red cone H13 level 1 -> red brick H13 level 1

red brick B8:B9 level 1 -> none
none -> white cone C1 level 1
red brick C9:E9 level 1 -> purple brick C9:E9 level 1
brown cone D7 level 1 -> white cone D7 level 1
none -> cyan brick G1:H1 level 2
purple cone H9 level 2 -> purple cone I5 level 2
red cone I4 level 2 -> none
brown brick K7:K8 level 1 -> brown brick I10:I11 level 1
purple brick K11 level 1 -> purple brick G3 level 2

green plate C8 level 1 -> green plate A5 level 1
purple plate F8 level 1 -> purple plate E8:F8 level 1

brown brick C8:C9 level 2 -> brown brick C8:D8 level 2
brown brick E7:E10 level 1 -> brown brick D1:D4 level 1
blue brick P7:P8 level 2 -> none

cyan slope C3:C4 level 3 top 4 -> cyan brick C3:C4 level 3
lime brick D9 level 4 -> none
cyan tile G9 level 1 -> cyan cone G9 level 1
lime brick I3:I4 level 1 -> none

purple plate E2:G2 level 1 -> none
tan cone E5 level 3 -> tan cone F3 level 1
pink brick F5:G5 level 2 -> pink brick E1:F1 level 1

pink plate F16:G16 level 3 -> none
++++++
*Task statement:*
Once you have counted every line above that contains the string "pink", give that number and nothing more.

*Answer section:*
2